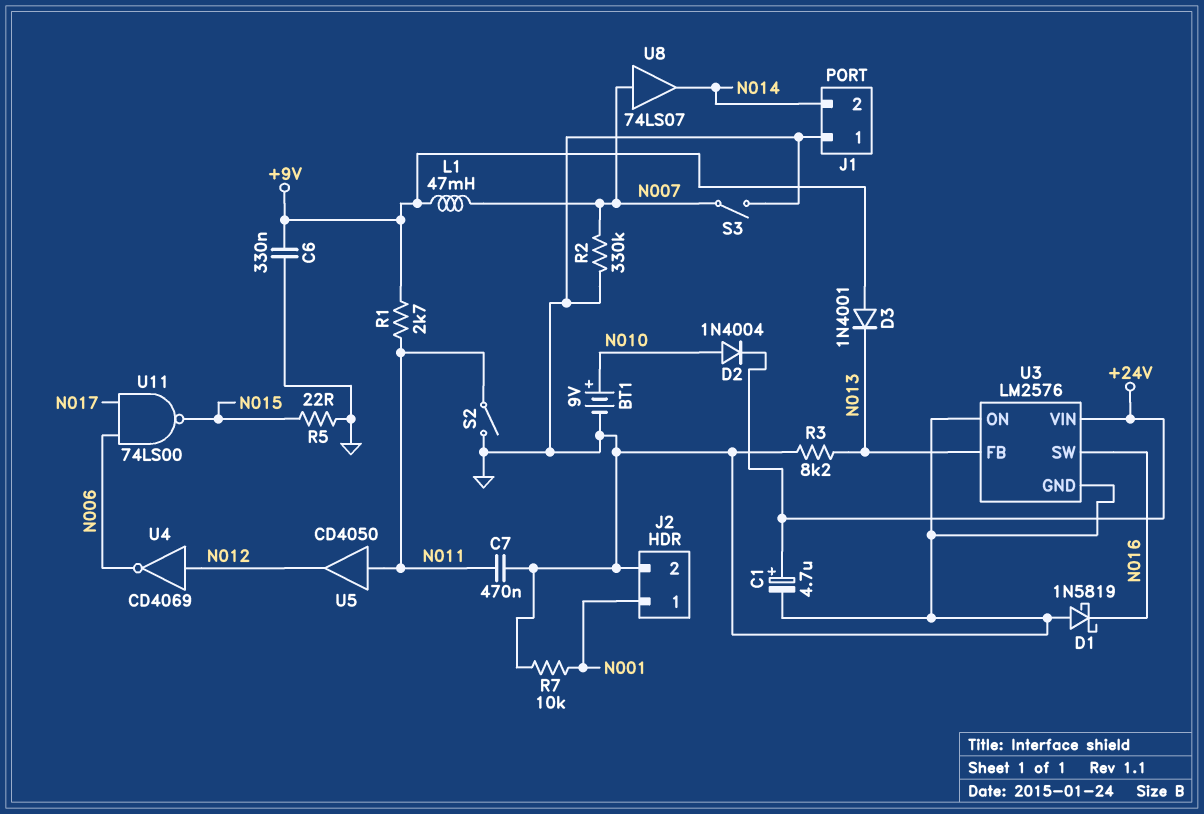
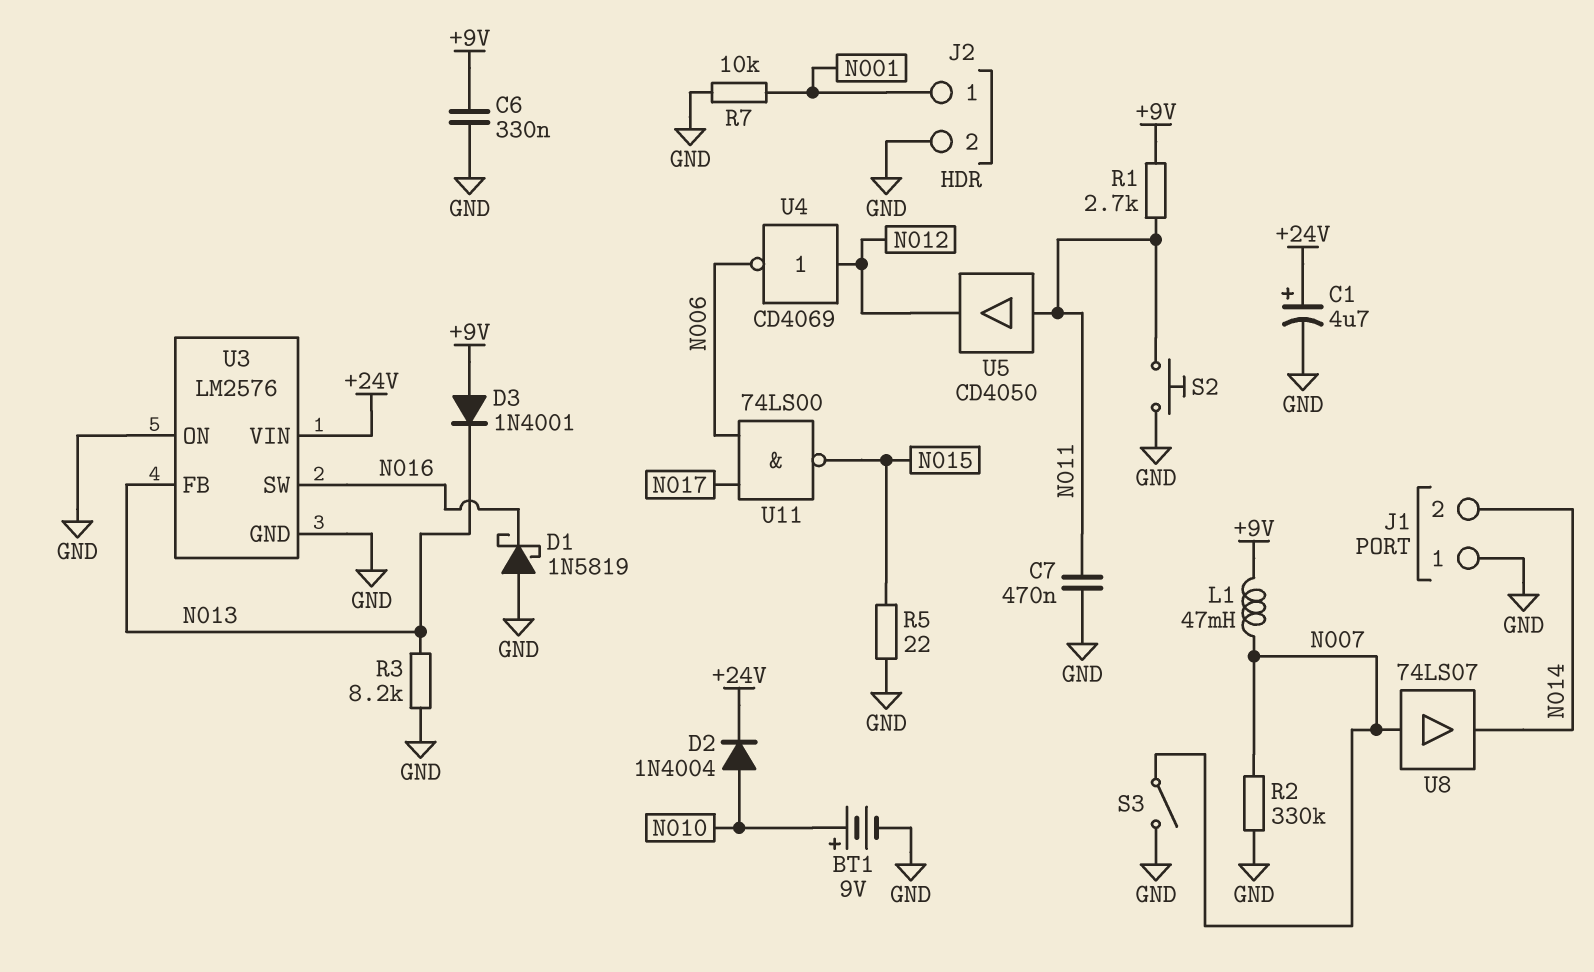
S2: switch (GND, N011) -> button (GND, N011)

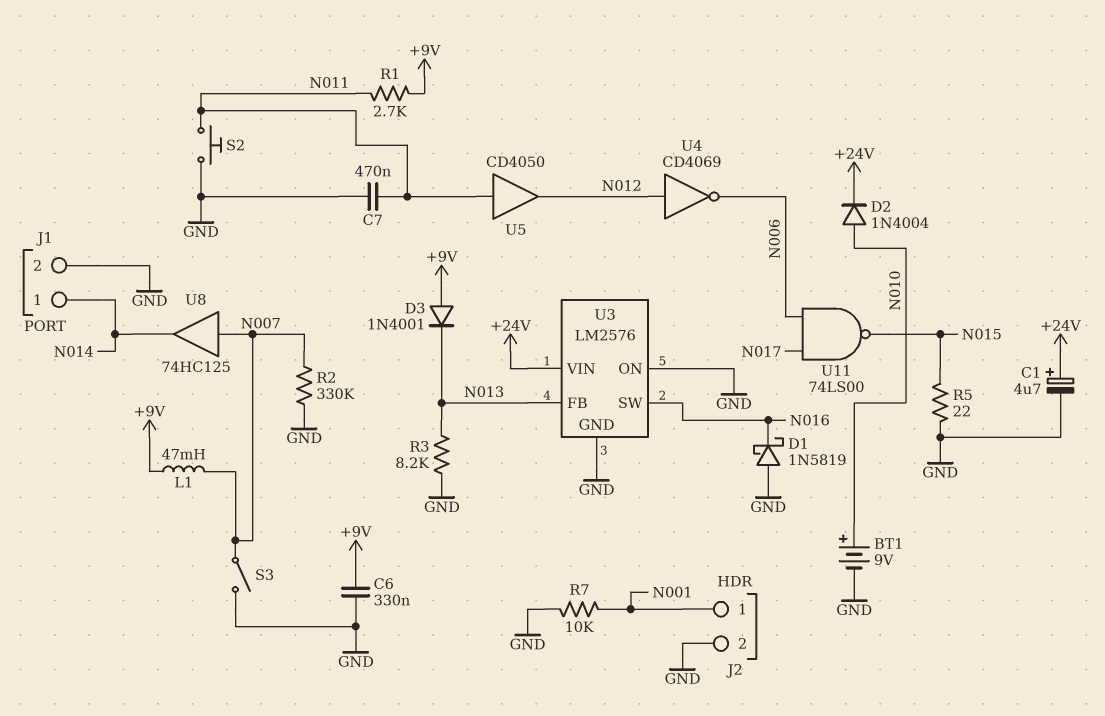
J1 pin 1: GND -> N014
J1 pin 2: N014 -> GND
U8: buffer 74LS07 (in N007, out N014) -> buffer 74HC125 (in N007, out N014)

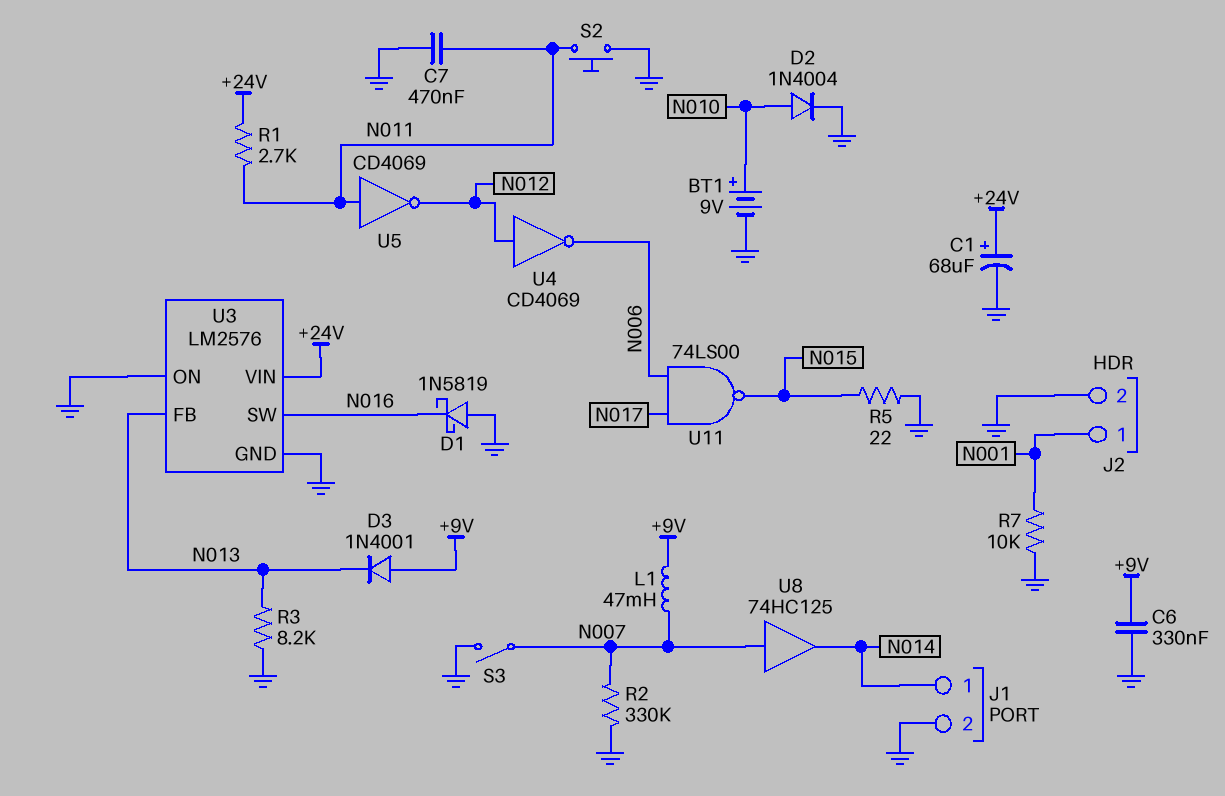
C1: 4.7uF (plus +24V, minus GND) -> 68uF (plus +24V, minus GND)
D2: diode 1N4004 (A N010, K +24V) -> diode 1N4004 (A N010, K GND)
R1: 2.7k (+9V, N011) -> 2.7k (+24V, N011)
U5: buffer CD4050 (in N011, out N012) -> NOT CD4069 (in N011, out N012)

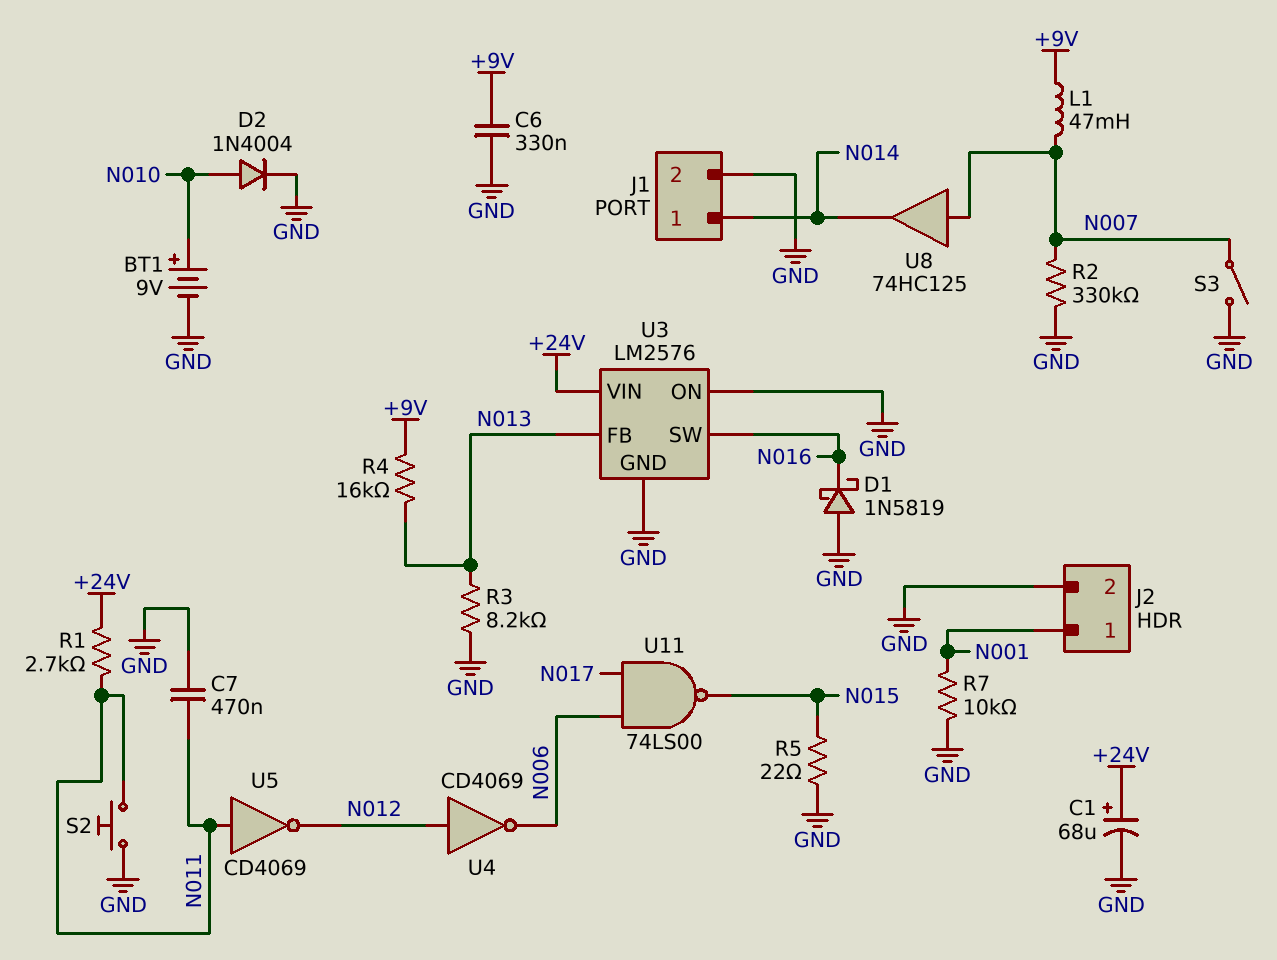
D3: diode 1N4001 (A +9V, K N013) -> none
R4: none -> 16k (+9V, N013)

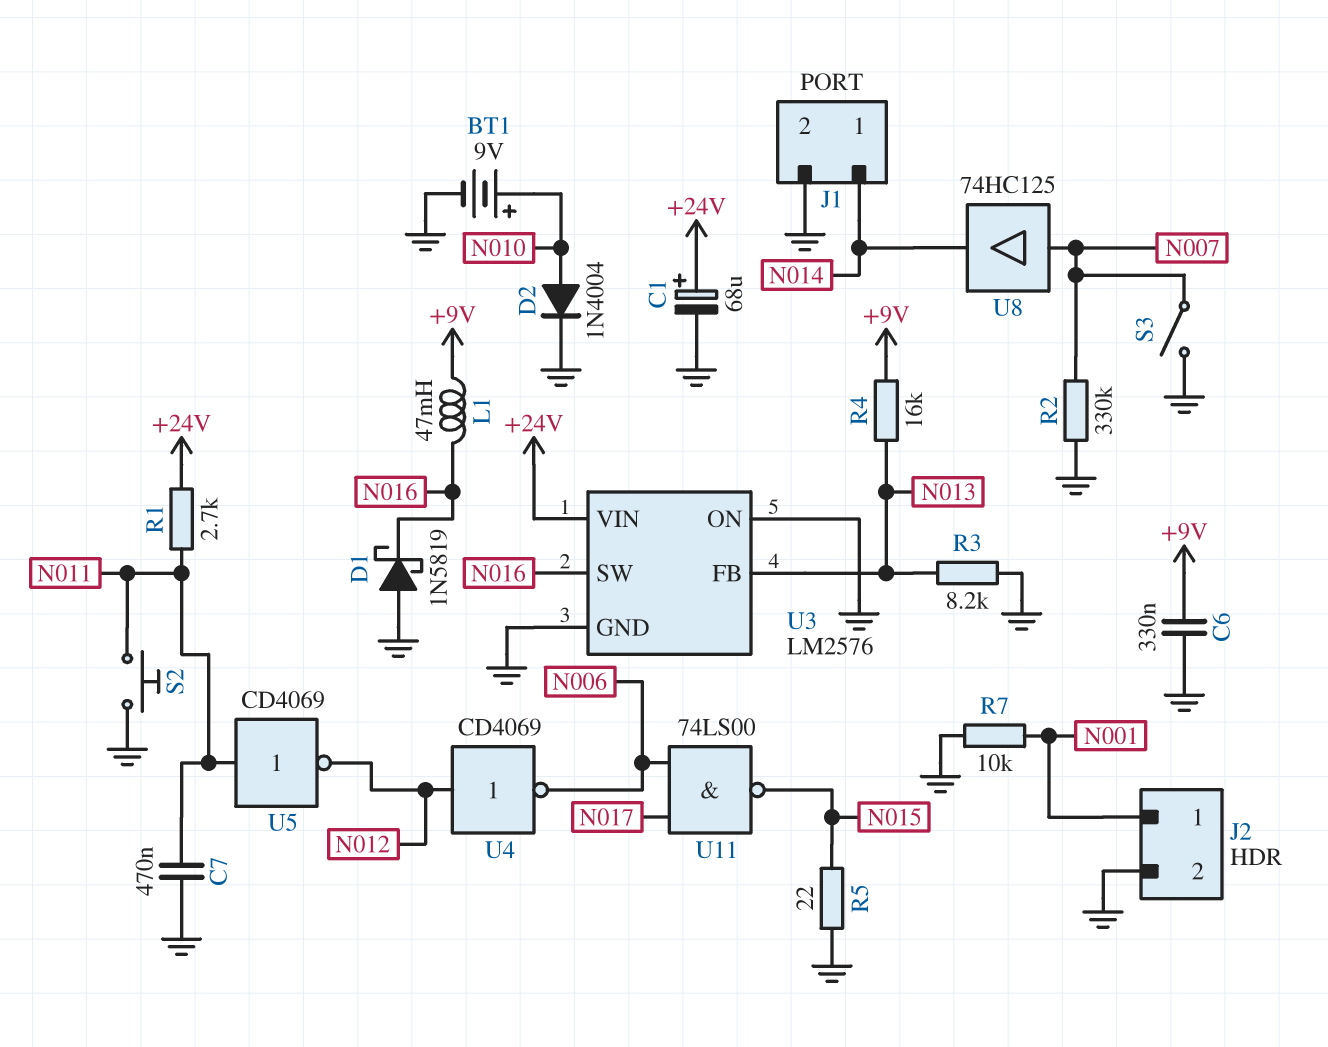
L1: 47mH (+9V, N007) -> 47mH (+9V, N016)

□ □ □ □ □

(Requirement):
Copy out every line of the data in which the word "diode" is found.

(Response to this exercise):
D2: diode 1N4004 (A N010, K +24V) -> diode 1N4004 (A N010, K GND)
D3: diode 1N4001 (A +9V, K N013) -> none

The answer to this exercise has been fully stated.